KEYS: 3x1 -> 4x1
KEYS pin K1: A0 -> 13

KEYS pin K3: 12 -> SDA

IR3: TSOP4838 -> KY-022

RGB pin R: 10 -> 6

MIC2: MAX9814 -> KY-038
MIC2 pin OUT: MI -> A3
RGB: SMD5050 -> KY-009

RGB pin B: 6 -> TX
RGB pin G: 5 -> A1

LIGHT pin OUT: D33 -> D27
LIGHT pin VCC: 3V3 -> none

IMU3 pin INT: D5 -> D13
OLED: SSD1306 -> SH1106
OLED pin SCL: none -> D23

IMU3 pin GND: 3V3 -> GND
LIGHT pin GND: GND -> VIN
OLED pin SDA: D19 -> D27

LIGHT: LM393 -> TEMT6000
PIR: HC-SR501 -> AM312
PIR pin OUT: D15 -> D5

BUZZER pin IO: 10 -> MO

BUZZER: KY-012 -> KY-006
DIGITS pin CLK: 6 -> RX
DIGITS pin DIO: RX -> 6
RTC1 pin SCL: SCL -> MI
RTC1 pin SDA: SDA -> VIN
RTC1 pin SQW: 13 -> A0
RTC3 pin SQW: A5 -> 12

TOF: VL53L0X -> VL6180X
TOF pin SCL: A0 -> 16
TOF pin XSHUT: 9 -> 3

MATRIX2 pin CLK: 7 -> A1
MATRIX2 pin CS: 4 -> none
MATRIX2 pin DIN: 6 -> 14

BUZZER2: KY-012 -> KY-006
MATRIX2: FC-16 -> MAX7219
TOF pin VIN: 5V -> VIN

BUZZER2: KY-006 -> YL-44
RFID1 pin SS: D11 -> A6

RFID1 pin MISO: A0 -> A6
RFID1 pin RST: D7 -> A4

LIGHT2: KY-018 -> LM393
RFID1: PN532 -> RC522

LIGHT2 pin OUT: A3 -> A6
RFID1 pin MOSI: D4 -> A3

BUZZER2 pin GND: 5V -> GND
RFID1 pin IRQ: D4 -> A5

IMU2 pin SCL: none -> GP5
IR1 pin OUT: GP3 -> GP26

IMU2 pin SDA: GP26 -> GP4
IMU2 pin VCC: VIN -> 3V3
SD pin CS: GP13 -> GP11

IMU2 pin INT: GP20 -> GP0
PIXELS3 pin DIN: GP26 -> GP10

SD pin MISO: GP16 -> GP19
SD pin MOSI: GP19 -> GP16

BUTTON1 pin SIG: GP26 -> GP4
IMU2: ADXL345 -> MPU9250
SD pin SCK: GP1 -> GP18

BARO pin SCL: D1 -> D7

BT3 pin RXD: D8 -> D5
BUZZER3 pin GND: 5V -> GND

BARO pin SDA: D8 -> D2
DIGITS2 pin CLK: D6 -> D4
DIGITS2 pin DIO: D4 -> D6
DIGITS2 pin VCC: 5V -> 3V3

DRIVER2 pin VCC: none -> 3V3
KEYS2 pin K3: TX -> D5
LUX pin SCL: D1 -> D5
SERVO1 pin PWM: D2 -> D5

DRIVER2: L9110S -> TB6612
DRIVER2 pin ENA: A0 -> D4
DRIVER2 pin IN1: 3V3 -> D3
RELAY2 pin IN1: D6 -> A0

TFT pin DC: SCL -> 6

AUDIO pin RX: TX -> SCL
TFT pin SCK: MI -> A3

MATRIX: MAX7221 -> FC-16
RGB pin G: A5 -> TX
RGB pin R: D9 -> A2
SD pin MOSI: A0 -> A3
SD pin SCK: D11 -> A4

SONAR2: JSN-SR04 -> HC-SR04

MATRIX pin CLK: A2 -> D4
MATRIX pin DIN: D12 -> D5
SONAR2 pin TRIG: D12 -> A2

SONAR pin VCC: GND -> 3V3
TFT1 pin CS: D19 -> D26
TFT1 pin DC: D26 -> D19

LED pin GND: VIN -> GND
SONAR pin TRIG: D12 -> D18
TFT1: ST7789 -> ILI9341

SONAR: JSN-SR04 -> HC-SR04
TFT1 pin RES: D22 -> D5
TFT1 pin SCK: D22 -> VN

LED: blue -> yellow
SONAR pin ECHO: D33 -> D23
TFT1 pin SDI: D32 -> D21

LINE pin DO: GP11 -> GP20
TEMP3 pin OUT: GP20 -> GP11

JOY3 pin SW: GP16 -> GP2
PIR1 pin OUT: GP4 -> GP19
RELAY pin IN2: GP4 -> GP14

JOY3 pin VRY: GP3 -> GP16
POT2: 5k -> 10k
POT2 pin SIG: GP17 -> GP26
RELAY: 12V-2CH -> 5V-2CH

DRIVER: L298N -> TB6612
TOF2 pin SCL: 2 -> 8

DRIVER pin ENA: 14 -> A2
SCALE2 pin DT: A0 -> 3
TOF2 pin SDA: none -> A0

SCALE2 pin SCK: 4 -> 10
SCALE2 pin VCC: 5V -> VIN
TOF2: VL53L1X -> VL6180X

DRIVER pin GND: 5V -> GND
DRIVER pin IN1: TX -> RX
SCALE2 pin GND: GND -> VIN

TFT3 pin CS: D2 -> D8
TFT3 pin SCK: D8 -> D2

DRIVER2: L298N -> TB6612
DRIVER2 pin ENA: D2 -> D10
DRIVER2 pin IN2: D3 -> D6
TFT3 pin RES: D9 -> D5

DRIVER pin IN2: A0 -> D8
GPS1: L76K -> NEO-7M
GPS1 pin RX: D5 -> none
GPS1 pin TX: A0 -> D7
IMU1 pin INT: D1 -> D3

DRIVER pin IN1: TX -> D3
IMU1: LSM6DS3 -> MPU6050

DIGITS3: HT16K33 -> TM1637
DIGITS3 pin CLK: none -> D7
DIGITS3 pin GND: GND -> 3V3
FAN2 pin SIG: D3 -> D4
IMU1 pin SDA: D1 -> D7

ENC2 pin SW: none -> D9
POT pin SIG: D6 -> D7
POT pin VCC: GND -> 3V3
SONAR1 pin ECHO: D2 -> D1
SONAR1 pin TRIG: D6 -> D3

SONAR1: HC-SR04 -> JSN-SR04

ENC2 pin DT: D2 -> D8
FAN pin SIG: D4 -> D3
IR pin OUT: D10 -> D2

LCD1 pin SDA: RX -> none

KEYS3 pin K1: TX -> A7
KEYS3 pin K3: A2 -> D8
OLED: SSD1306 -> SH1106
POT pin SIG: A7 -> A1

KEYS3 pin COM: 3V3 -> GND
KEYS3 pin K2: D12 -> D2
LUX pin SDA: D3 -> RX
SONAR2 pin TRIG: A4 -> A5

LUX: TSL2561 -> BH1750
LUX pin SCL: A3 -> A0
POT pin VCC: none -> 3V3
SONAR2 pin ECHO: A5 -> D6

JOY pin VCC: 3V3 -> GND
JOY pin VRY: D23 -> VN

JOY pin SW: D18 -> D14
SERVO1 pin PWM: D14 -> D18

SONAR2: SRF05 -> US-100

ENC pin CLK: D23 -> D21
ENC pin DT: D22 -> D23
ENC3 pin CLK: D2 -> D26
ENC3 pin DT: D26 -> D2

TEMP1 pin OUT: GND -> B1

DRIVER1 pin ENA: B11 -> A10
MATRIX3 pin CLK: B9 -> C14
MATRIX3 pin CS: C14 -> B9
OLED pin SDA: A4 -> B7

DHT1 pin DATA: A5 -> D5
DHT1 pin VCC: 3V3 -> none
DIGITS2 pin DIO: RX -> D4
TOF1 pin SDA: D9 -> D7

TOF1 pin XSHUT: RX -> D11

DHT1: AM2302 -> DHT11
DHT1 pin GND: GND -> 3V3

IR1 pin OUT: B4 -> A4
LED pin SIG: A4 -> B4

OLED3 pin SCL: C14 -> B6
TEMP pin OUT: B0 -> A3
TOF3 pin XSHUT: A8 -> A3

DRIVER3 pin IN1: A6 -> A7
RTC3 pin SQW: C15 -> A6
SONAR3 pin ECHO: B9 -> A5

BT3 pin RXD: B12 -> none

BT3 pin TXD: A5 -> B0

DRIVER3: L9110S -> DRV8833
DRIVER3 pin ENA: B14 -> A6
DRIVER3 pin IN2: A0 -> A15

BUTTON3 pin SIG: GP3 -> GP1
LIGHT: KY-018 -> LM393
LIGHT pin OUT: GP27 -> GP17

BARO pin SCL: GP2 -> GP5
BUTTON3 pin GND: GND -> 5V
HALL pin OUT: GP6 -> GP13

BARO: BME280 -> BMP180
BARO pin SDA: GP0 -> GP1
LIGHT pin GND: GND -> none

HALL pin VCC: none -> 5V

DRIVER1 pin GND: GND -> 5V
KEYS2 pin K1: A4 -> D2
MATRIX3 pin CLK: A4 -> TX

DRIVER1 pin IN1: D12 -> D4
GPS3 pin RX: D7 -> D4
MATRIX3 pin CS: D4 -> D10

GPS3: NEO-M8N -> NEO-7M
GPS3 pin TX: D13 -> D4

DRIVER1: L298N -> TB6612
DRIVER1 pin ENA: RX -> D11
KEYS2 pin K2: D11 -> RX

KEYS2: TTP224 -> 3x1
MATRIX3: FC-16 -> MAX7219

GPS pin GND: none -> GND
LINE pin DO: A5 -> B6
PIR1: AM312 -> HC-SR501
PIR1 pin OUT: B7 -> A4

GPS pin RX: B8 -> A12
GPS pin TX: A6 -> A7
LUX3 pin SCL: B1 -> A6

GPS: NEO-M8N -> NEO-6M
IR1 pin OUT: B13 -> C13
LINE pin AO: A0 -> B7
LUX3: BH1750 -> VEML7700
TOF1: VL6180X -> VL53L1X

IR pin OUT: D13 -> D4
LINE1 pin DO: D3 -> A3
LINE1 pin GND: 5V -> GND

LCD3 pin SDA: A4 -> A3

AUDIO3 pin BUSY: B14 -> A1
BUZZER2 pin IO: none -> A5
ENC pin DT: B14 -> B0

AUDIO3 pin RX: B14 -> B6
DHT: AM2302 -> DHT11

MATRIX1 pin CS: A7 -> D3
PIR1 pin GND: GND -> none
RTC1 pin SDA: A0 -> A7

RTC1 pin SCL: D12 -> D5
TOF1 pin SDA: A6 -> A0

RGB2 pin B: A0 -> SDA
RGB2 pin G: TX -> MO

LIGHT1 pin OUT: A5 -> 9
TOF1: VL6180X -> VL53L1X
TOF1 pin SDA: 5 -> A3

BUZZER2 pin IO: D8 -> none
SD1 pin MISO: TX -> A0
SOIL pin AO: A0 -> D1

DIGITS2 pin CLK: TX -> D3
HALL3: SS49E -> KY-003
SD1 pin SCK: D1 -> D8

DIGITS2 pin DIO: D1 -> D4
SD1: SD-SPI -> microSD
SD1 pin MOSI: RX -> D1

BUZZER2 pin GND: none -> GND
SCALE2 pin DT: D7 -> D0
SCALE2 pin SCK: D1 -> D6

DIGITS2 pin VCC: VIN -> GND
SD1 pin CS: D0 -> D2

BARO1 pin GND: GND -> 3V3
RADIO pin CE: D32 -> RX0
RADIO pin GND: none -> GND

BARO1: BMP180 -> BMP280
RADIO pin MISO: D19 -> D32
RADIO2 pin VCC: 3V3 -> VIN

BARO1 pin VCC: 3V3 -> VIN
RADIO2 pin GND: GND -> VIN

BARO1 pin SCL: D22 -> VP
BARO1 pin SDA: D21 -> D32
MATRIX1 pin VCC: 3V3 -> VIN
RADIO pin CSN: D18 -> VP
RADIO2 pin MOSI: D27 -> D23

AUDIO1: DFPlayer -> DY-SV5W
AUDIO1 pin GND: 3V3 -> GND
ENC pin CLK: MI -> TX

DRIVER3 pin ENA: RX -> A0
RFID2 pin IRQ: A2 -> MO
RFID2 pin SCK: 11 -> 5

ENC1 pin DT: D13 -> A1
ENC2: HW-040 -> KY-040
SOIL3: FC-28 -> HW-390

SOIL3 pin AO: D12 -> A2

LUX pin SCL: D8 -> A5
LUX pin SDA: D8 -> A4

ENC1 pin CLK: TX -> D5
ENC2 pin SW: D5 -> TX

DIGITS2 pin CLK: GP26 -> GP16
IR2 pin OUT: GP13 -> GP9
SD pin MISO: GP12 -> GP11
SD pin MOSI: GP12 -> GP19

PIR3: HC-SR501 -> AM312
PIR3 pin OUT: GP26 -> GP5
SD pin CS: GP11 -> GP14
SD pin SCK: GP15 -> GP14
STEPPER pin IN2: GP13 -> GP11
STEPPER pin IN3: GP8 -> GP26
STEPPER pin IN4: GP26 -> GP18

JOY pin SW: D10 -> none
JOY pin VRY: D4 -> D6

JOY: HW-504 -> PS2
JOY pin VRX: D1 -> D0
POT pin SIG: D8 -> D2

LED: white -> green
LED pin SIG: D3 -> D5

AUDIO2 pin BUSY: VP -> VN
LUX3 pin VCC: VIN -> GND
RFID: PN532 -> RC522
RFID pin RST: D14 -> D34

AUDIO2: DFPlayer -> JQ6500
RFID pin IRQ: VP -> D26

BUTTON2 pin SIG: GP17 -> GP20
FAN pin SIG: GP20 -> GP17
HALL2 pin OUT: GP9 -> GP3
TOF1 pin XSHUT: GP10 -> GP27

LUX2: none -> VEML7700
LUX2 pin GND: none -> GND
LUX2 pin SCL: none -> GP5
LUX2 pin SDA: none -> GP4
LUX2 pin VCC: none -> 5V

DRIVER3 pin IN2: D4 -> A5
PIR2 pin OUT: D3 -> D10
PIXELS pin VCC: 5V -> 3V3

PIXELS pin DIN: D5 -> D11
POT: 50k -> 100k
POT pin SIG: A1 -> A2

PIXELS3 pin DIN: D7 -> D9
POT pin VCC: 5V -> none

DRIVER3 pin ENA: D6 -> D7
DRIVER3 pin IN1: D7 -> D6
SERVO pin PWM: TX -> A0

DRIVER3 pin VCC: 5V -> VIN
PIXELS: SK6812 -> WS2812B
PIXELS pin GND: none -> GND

━━━

**PROBLEM STATEMENT**
Take the lines above from the one containing "TEMP pin OUT: B0 -> A3" down to the one containing "AUDIO3 pin RX: B14 -> B6", and transcribe them exactly, both ends included.

**EXERCISE ANSWER**
TEMP pin OUT: B0 -> A3
TOF3 pin XSHUT: A8 -> A3

DRIVER3 pin IN1: A6 -> A7
RTC3 pin SQW: C15 -> A6
SONAR3 pin ECHO: B9 -> A5

BT3 pin RXD: B12 -> none

BT3 pin TXD: A5 -> B0

DRIVER3: L9110S -> DRV8833
DRIVER3 pin ENA: B14 -> A6
DRIVER3 pin IN2: A0 -> A15

BUTTON3 pin SIG: GP3 -> GP1
LIGHT: KY-018 -> LM393
LIGHT pin OUT: GP27 -> GP17

BARO pin SCL: GP2 -> GP5
BUTTON3 pin GND: GND -> 5V
HALL pin OUT: GP6 -> GP13

BARO: BME280 -> BMP180
BARO pin SDA: GP0 -> GP1
LIGHT pin GND: GND -> none

HALL pin VCC: none -> 5V

DRIVER1 pin GND: GND -> 5V
KEYS2 pin K1: A4 -> D2
MATRIX3 pin CLK: A4 -> TX

DRIVER1 pin IN1: D12 -> D4
GPS3 pin RX: D7 -> D4
MATRIX3 pin CS: D4 -> D10

GPS3: NEO-M8N -> NEO-7M
GPS3 pin TX: D13 -> D4

DRIVER1: L298N -> TB6612
DRIVER1 pin ENA: RX -> D11
KEYS2 pin K2: D11 -> RX

KEYS2: TTP224 -> 3x1
MATRIX3: FC-16 -> MAX7219

GPS pin GND: none -> GND
LINE pin DO: A5 -> B6
PIR1: AM312 -> HC-SR501
PIR1 pin OUT: B7 -> A4

GPS pin RX: B8 -> A12
GPS pin TX: A6 -> A7
LUX3 pin SCL: B1 -> A6

GPS: NEO-M8N -> NEO-6M
IR1 pin OUT: B13 -> C13
LINE pin AO: A0 -> B7
LUX3: BH1750 -> VEML7700
TOF1: VL6180X -> VL53L1X

IR pin OUT: D13 -> D4
LINE1 pin DO: D3 -> A3
LINE1 pin GND: 5V -> GND

LCD3 pin SDA: A4 -> A3

AUDIO3 pin BUSY: B14 -> A1
BUZZER2 pin IO: none -> A5
ENC pin DT: B14 -> B0

AUDIO3 pin RX: B14 -> B6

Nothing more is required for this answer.